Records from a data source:
+ + +

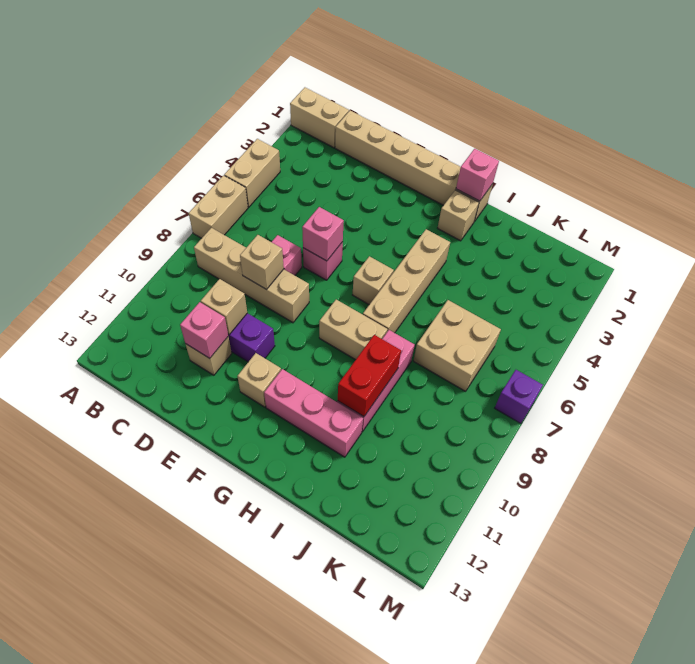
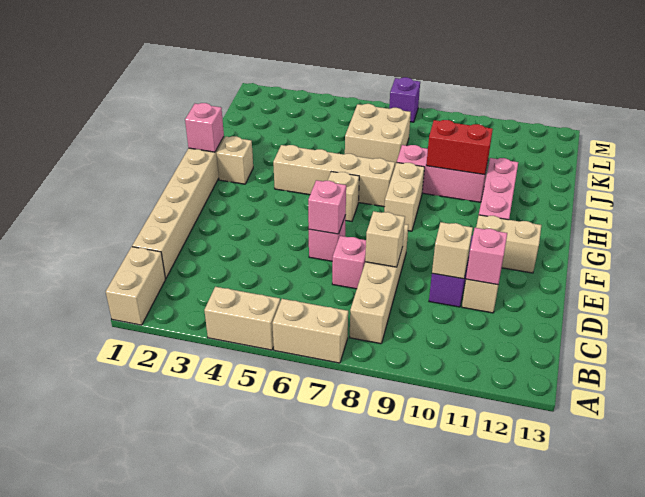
tan 1x1 brick [237,353,281,407] -> tan 1x2 brick [476,215,541,273]

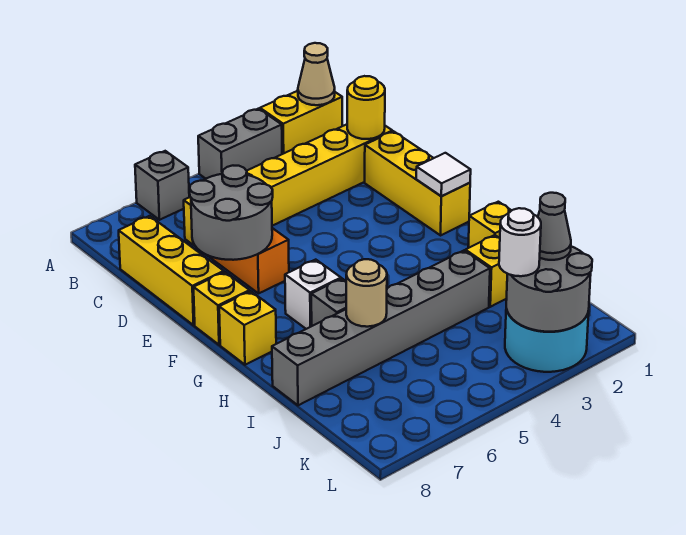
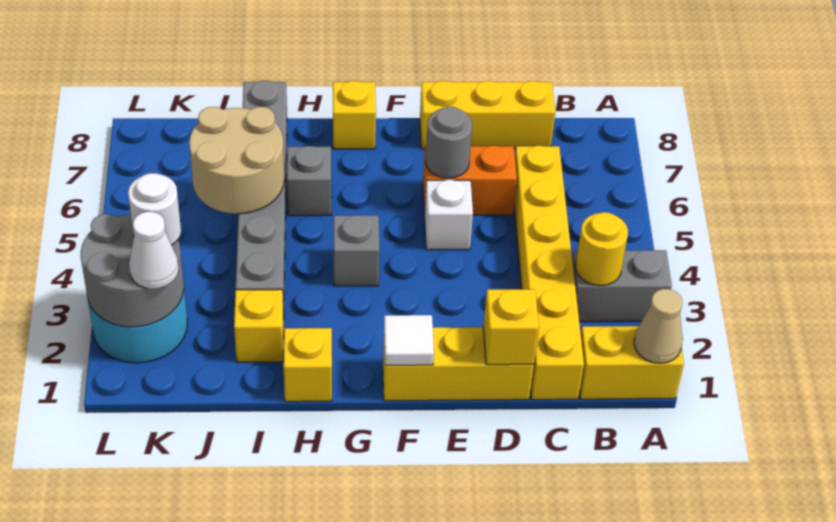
yellow 1x2 brick [260,91,342,154] -> yellow 1x2 brick turned to [580,326,684,399]
grey 1x2 brick [198,109,282,179] -> grey 1x2 brick turned to [572,250,672,322]
grey 1x1 brick [135,151,189,220] -> grey 1x1 brick moved to [334,215,380,286]
yellow 1x1 round brick [347,76,385,139] -> yellow 1x1 round brick moved to [576,212,628,286]
grey 2x2 round brick [190,166,273,260] -> grey 1x1 round brick [426,107,472,178]
yellow 1x1 brick [194,272,250,345] -> yellow 1x1 brick moved to [483,289,539,365]
white 1x1 brick [285,260,341,329] -> white 1x1 brick moved to [424,180,473,250]
tan 1x1 round brick [346,259,387,327] -> tan 2x2 round brick [189,107,284,214]
grey 1x1 cone [538,193,571,260] -> white 1x1 cone [129,212,179,289]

+ + +

Check each line above for the word "yellow", and copy the lines where it appears.

yellow 1x2 brick [260,91,342,154] -> yellow 1x2 brick turned to [580,326,684,399]
yellow 1x1 round brick [347,76,385,139] -> yellow 1x1 round brick moved to [576,212,628,286]
yellow 1x1 brick [194,272,250,345] -> yellow 1x1 brick moved to [483,289,539,365]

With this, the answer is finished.